Problem description —
Without including any pictures, write out the listing below exactly.
#####
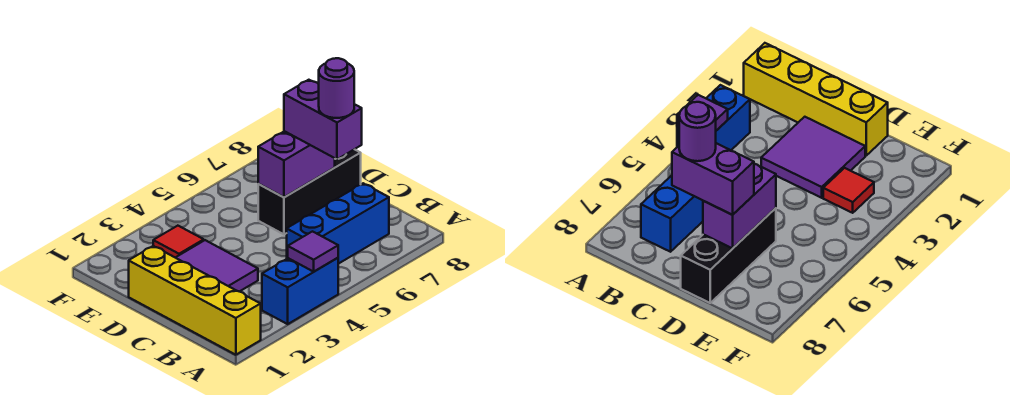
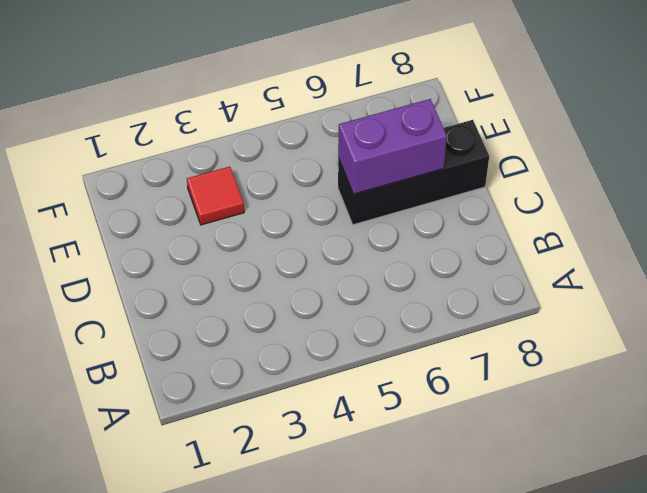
none -> yellow 1x4 brick [129,246,261,355]
none -> blue 1x2 brick [262,258,338,324]

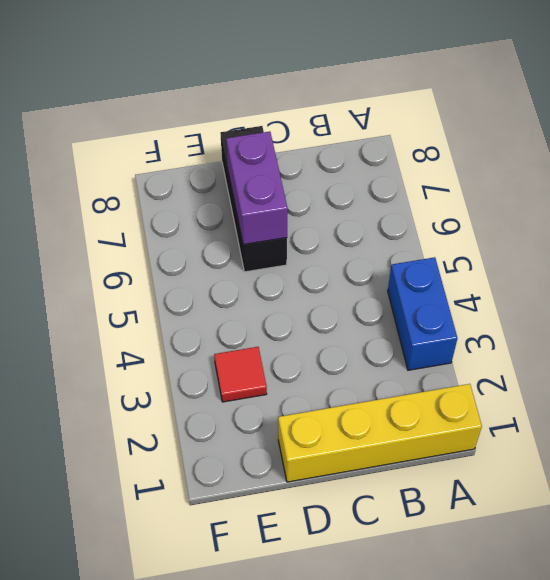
none -> blue 1x3 brick [287,183,389,264]
none -> purple 2x2 tile [176,240,258,292]

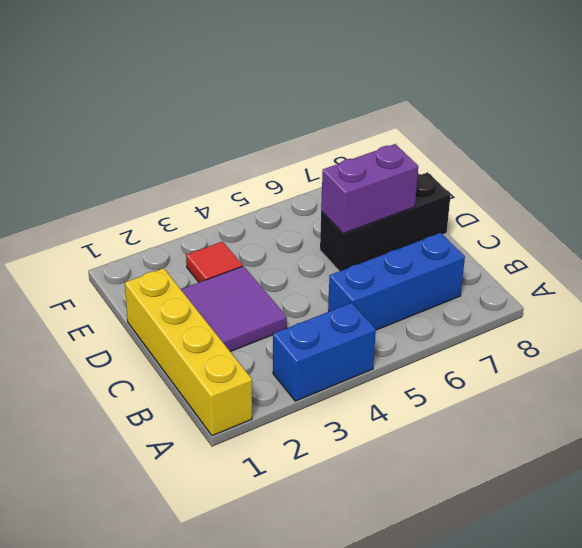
none -> purple 1x1 tile [288,232,338,272]
none -> purple 1x2 brick [284,80,362,159]

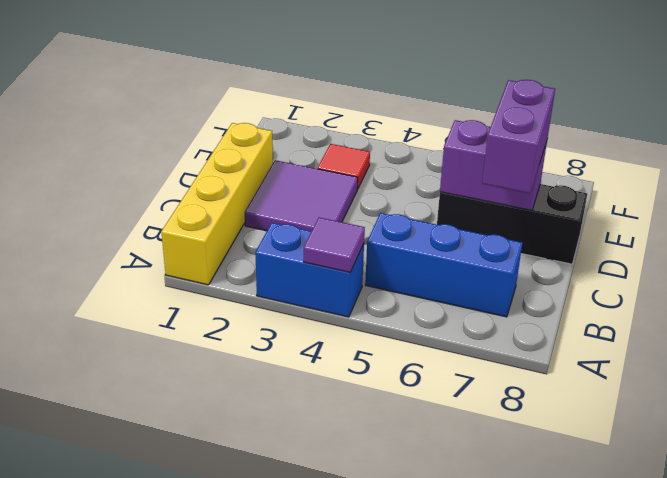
none -> purple 1x1 round brick [319,58,354,118]

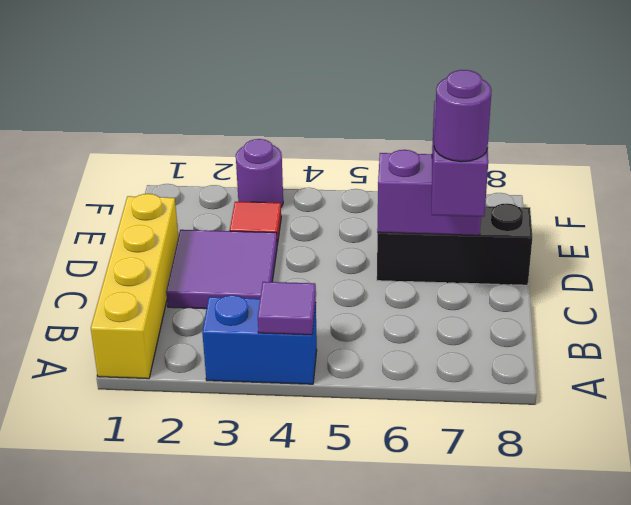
purple 1x1 round brick [236,139,283,207] -> none
none -> blue 1x3 brick [287,183,389,264]

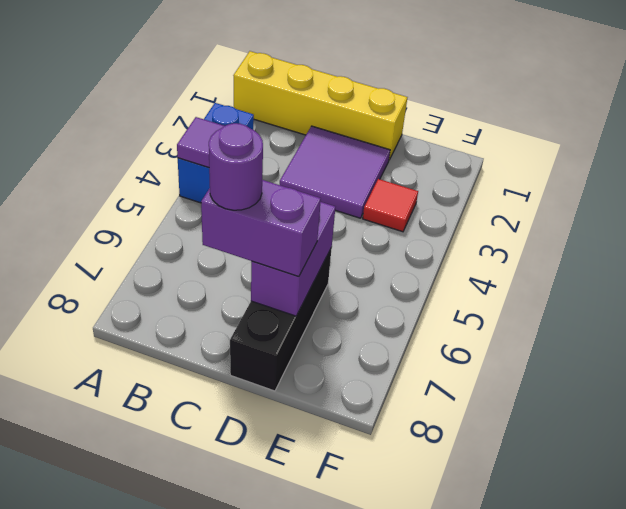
none -> blue 1x3 brick [287,183,389,264]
#####
Your solution —
none -> yellow 1x4 brick [129,246,261,355]
none -> blue 1x2 brick [262,258,338,324]

none -> blue 1x3 brick [287,183,389,264]
none -> purple 2x2 tile [176,240,258,292]

none -> purple 1x1 tile [288,232,338,272]
none -> purple 1x2 brick [284,80,362,159]

none -> purple 1x1 round brick [319,58,354,118]

purple 1x1 round brick [236,139,283,207] -> none
none -> blue 1x3 brick [287,183,389,264]

none -> blue 1x3 brick [287,183,389,264]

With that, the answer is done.